[Stored dataset items]
***
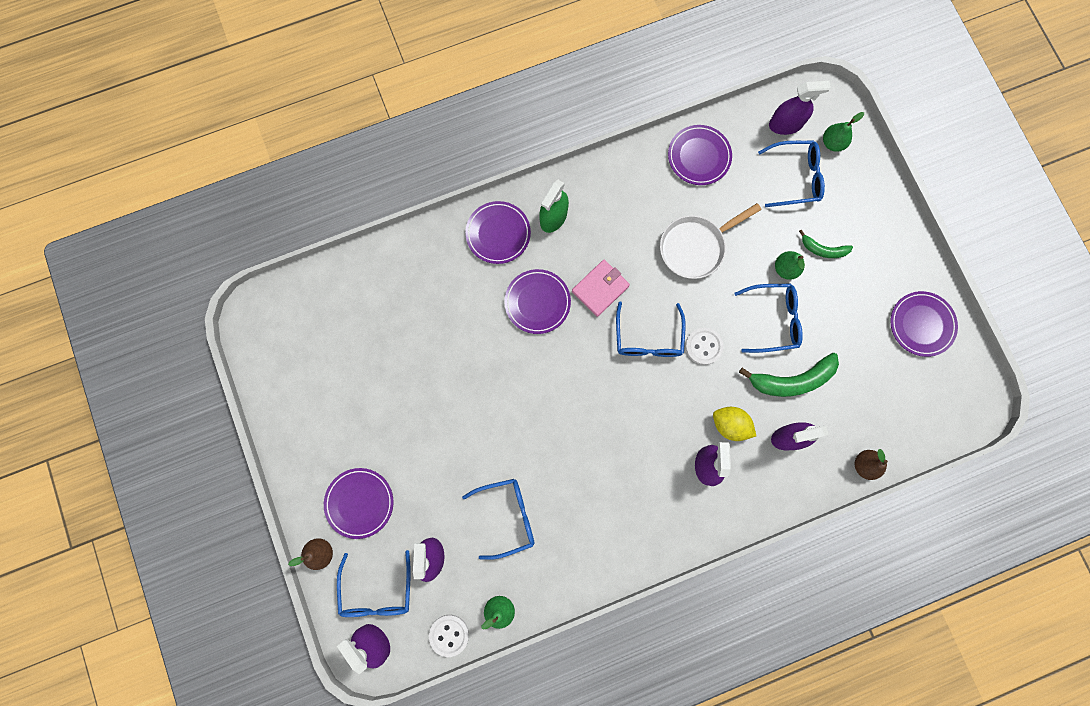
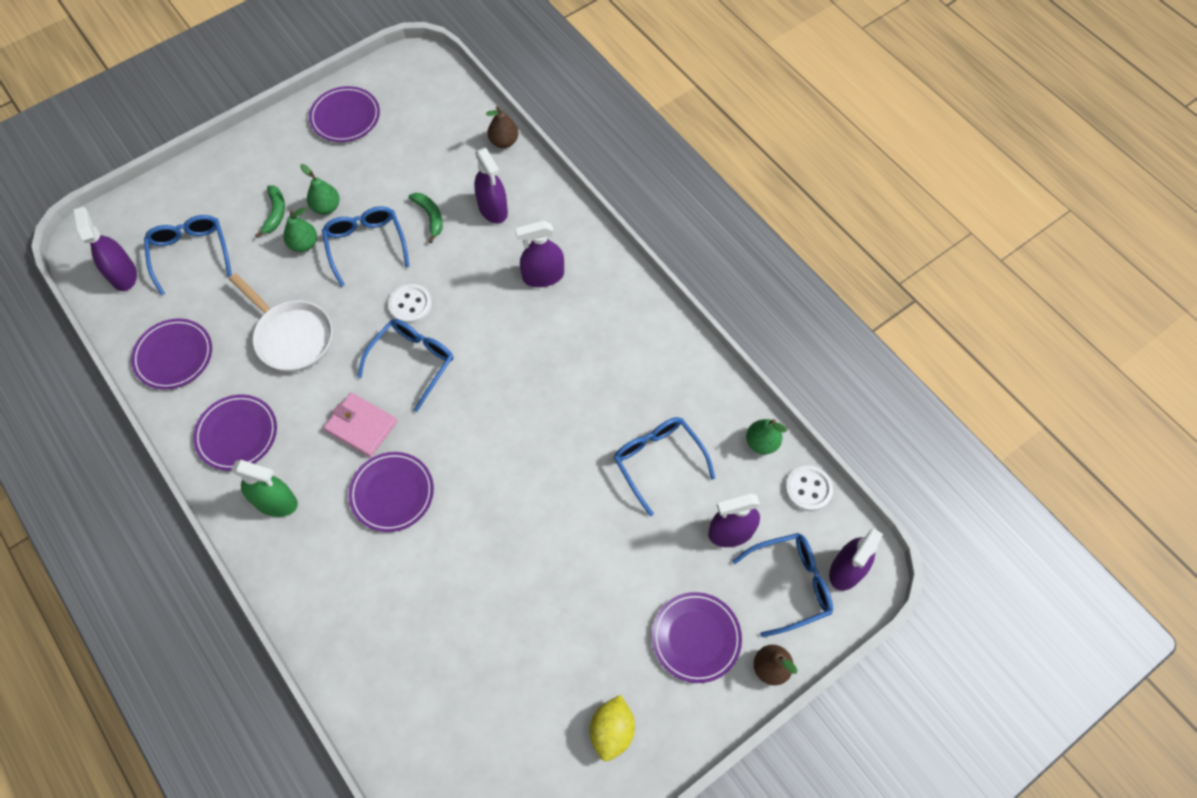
camera: 105 degrees left, 15 degrees down
(498, 234) = (308, 564): purple plate -> purple plate (237, 434)
(648, 338) = (413, 362): blue glasses -> blue glasses turned 45 degrees counterclockwise
(730, 425) = (493, 263): yellow lemon -> yellow lemon (612, 731)
(791, 380) = (430, 217): green banana -> green banana, size x0.57
(832, 143) = (143, 225): green pear -> green pear (326, 207)

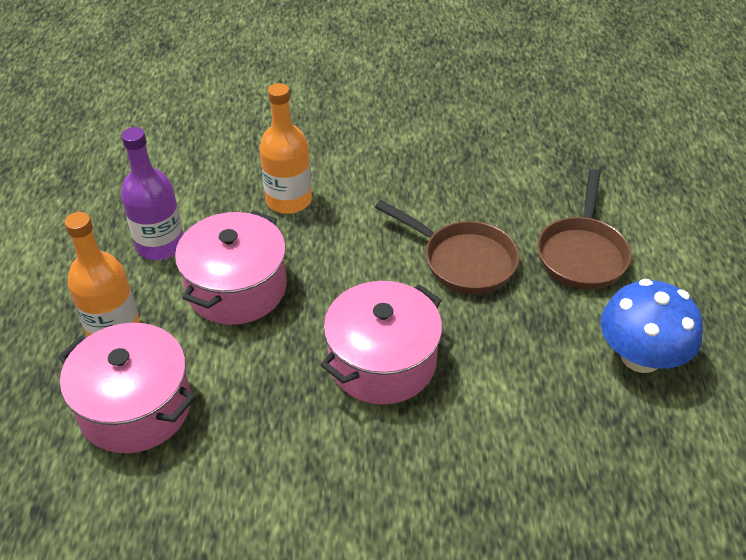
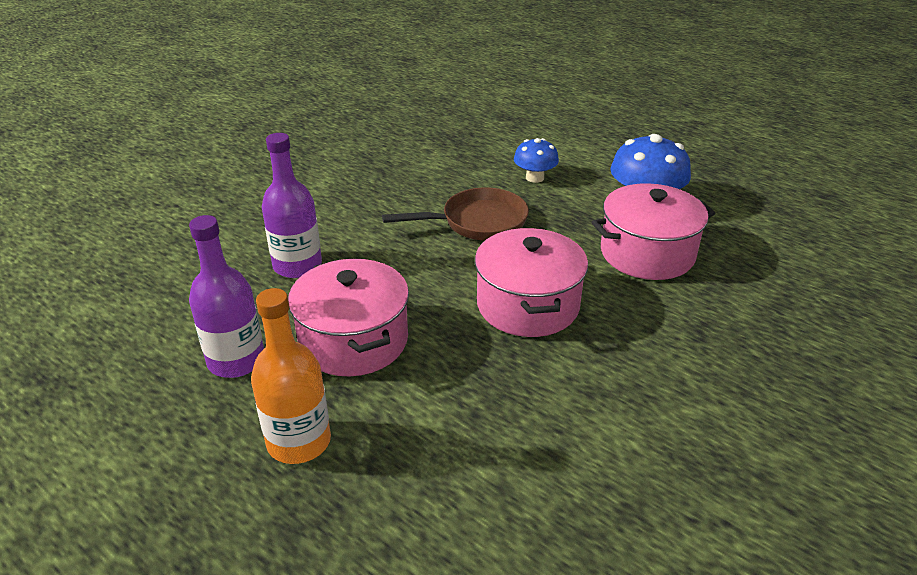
camera: 50 degrees left, 10 degrees down
(135, 407) = (411, 471): pink pot -> pink pot (647, 253)
(288, 200) = (297, 265): orange bottle -> purple bottle
(582, 254) = (534, 178): brown pan -> blue mushroom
***
Each line of the entries above that has the word "down" is to be copied.

camera: 105 degrees left, 15 degrees down
camera: 50 degrees left, 10 degrees down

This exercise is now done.